DATA FOR THIS EXERCISE: Begin

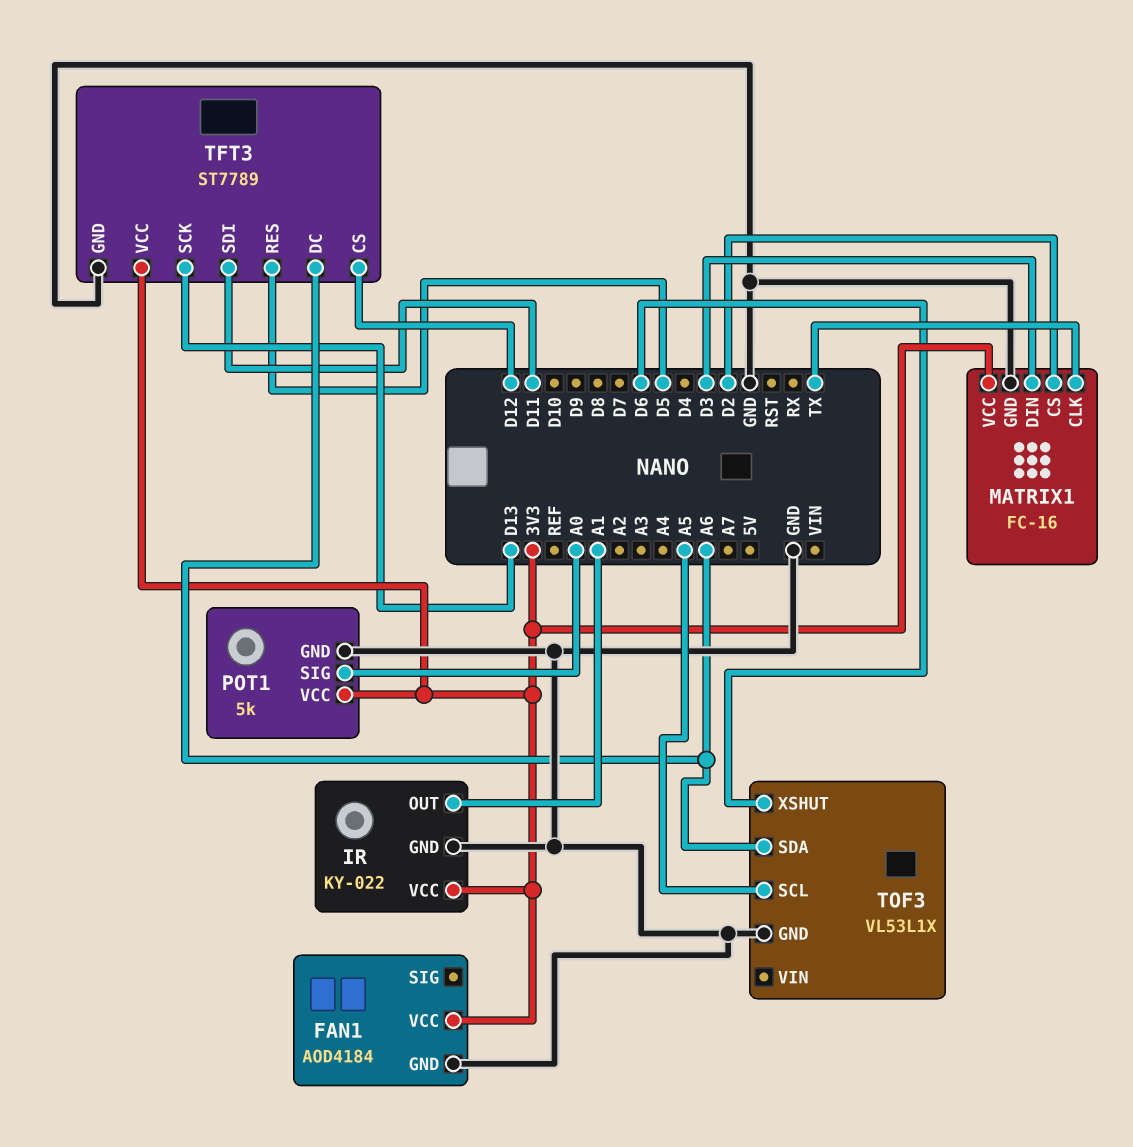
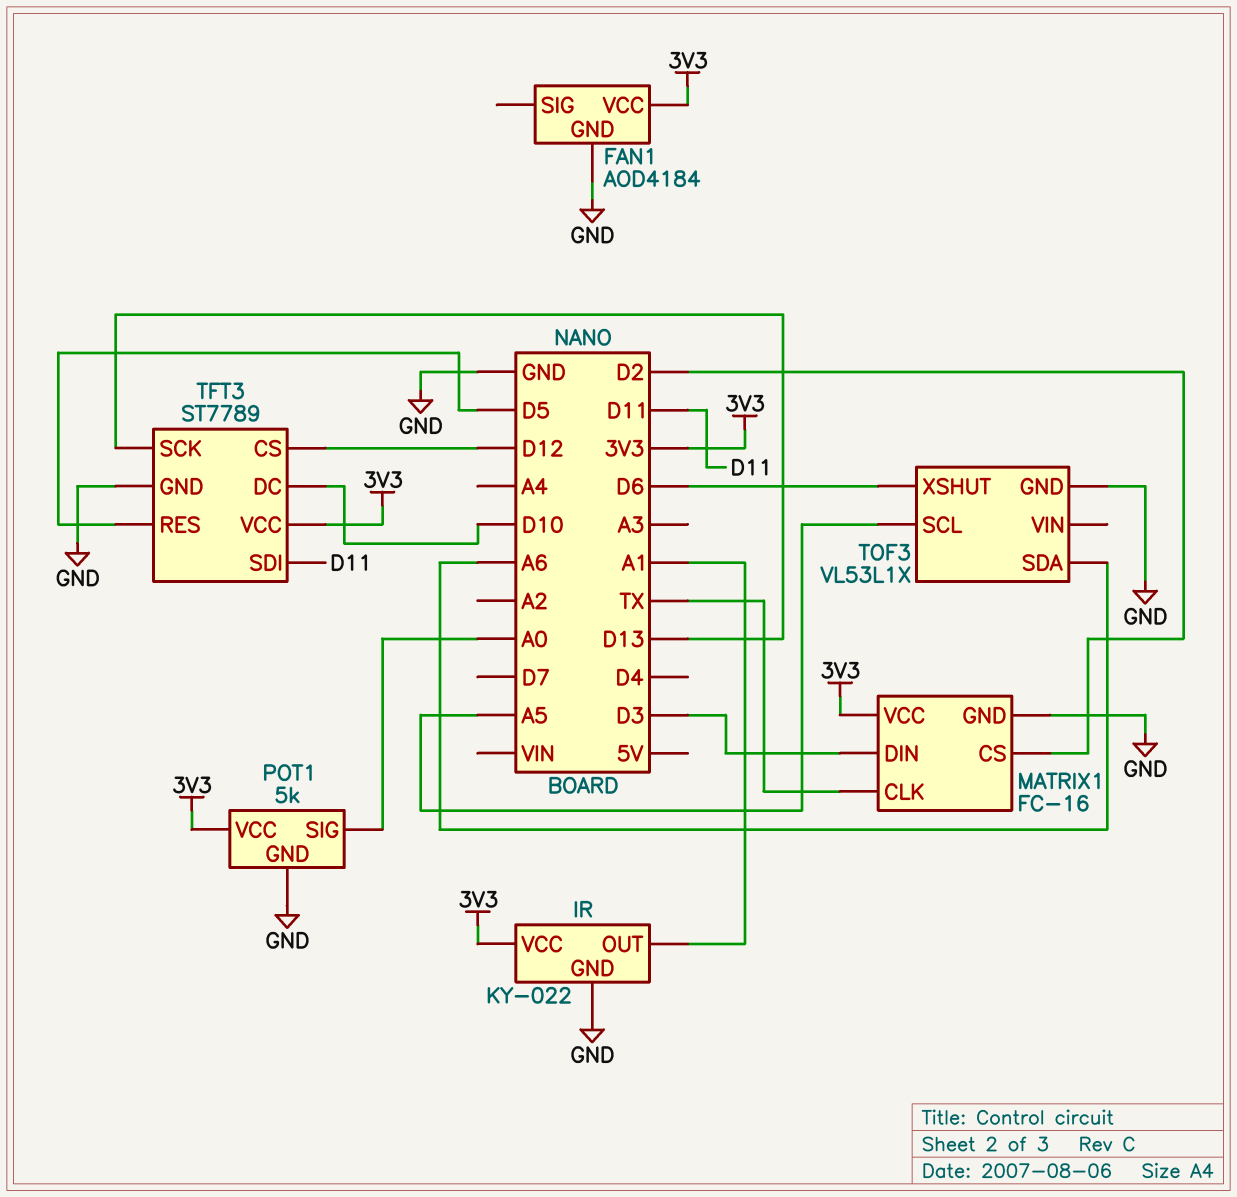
TFT3 pin DC: A6 -> D10

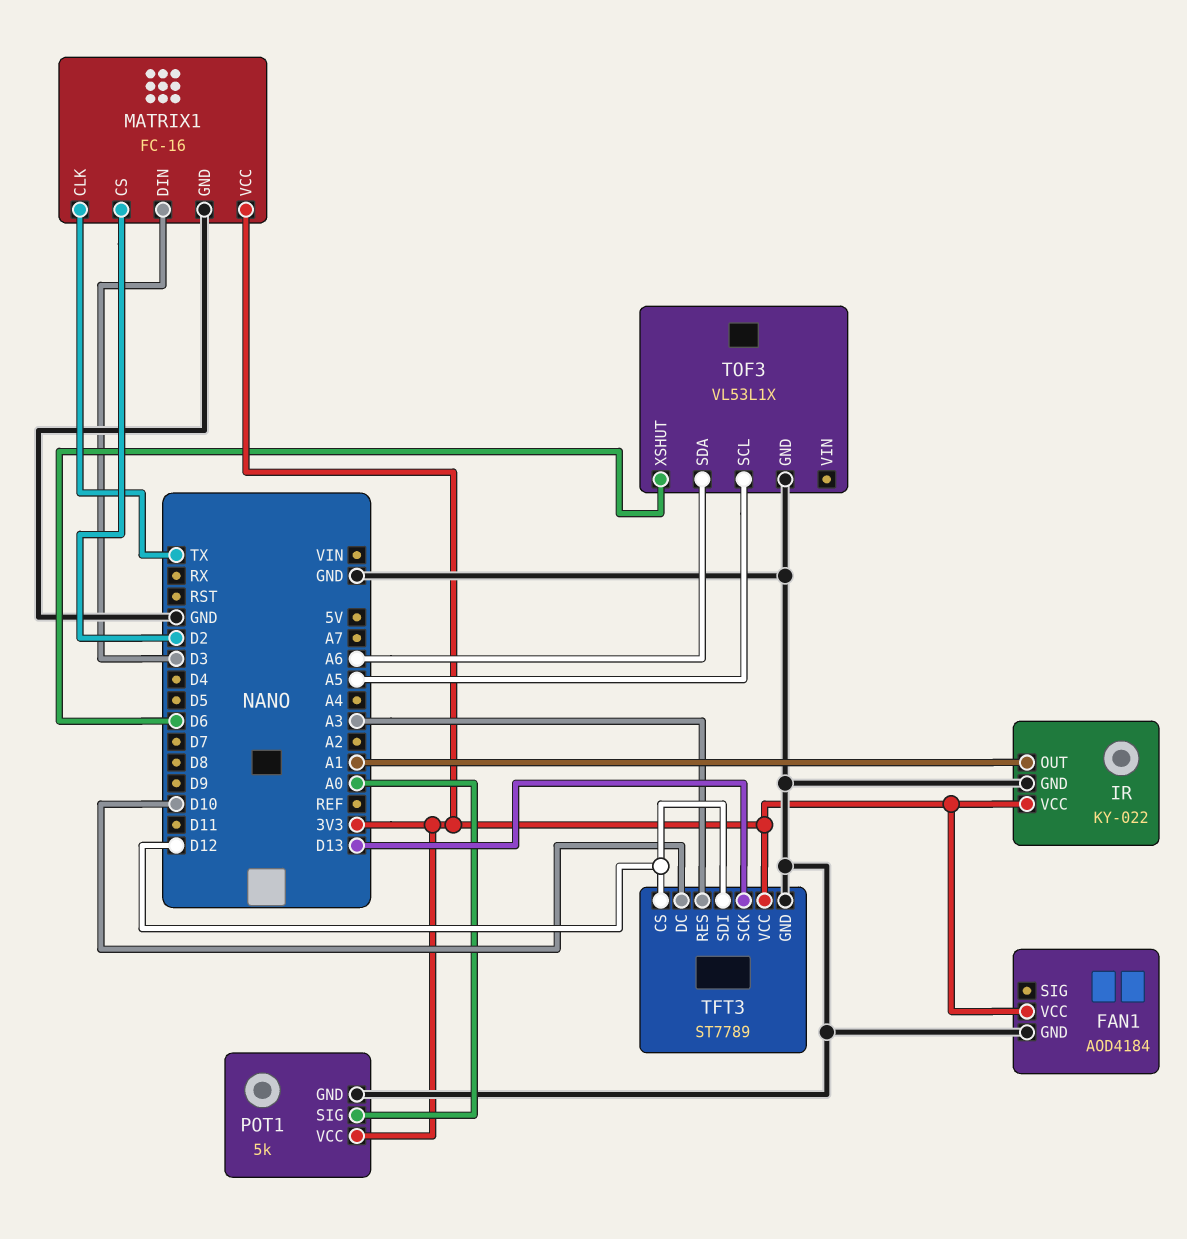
TFT3 pin RES: D5 -> A3
TFT3 pin SDI: D11 -> D12

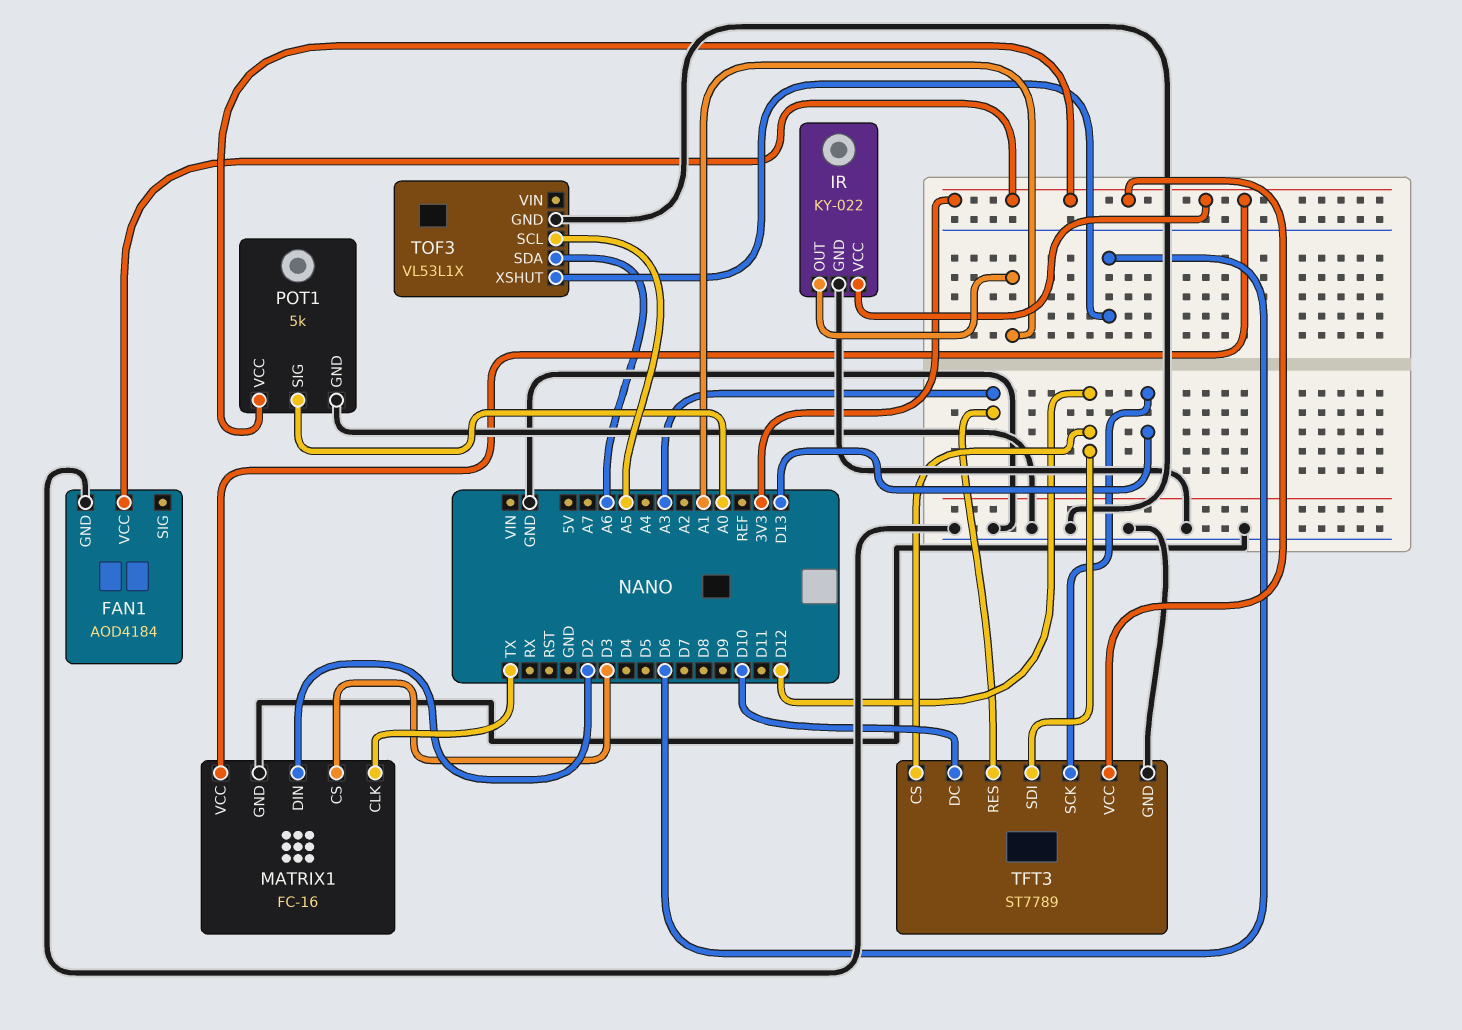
MATRIX1 pin CS: D2 -> D3
MATRIX1 pin DIN: D3 -> D2

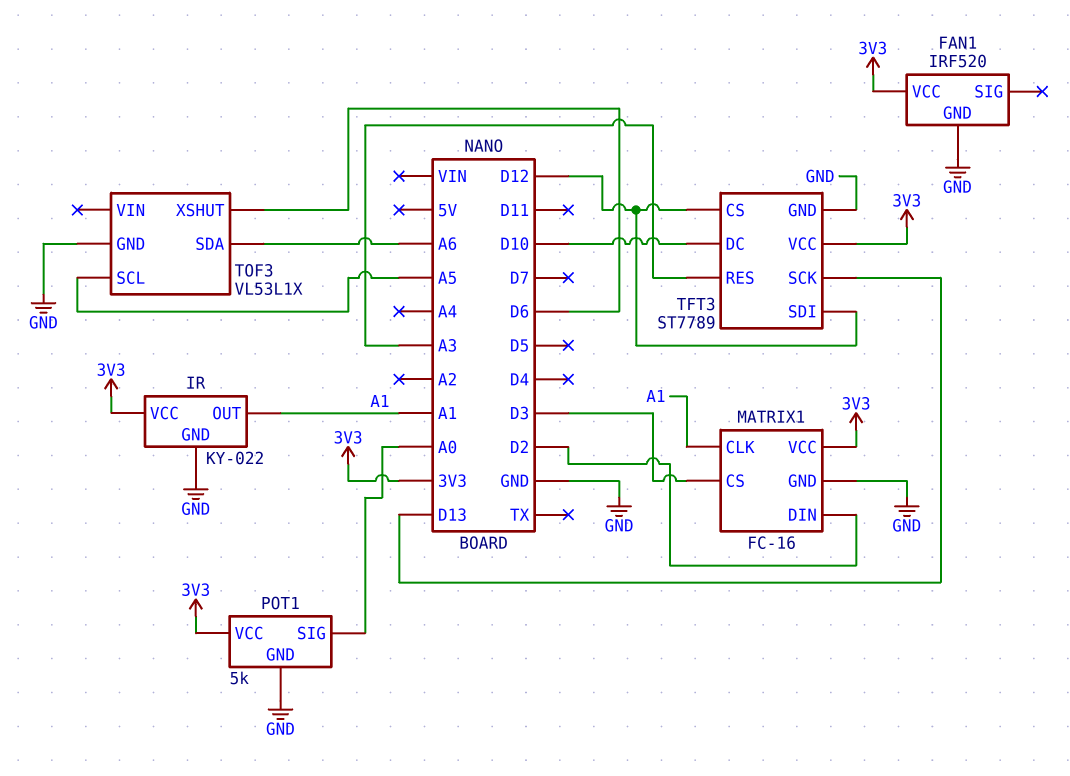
FAN1: AOD4184 -> IRF520
MATRIX1 pin CLK: TX -> A1

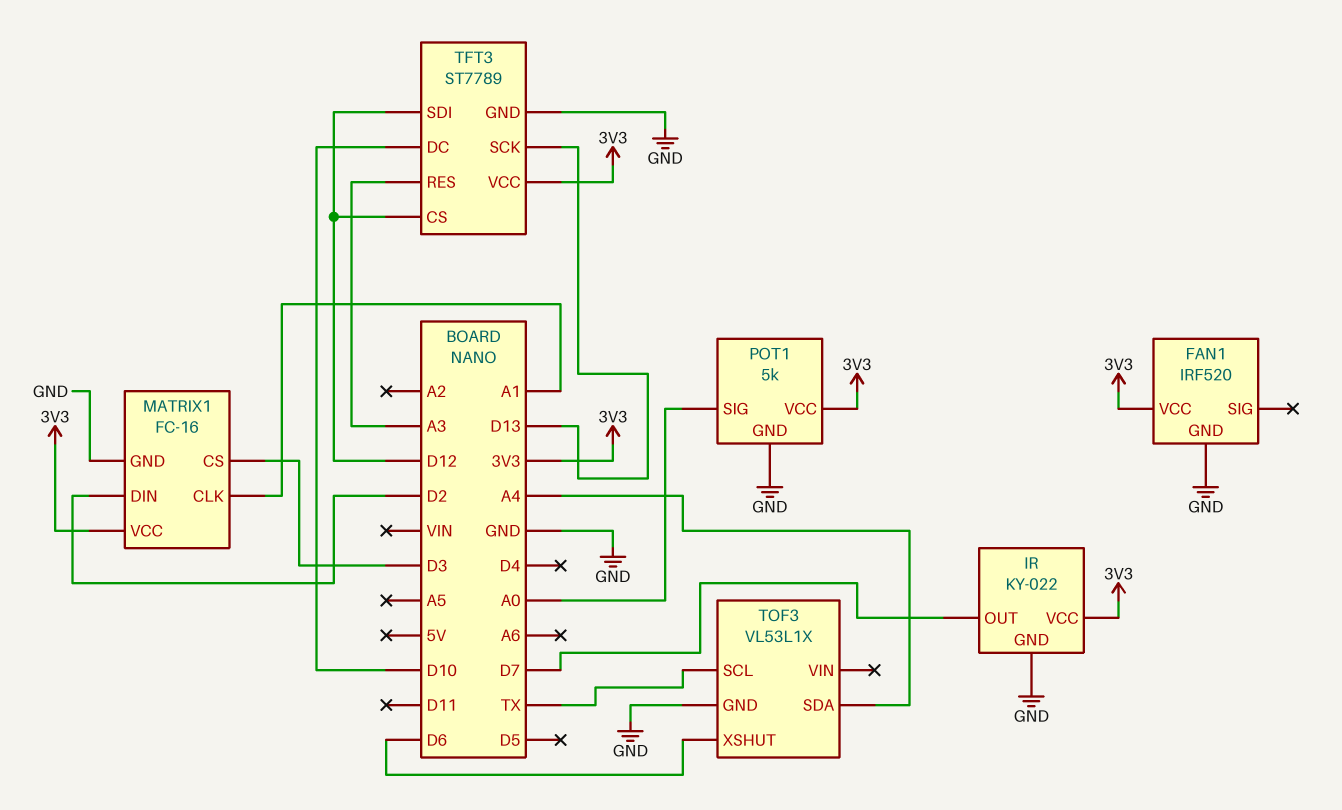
IR pin OUT: A1 -> D7
TOF3 pin SCL: A5 -> TX
TOF3 pin SDA: A6 -> A4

DATA FOR THIS EXERCISE: End

_PROBLEM TO SOLVE:_
Output the listing exactly. Leave out any image.

_SOLUTION TO THIS EXERCISE:_
TFT3 pin DC: A6 -> D10

TFT3 pin RES: D5 -> A3
TFT3 pin SDI: D11 -> D12

MATRIX1 pin CS: D2 -> D3
MATRIX1 pin DIN: D3 -> D2

FAN1: AOD4184 -> IRF520
MATRIX1 pin CLK: TX -> A1

IR pin OUT: A1 -> D7
TOF3 pin SCL: A5 -> TX
TOF3 pin SDA: A6 -> A4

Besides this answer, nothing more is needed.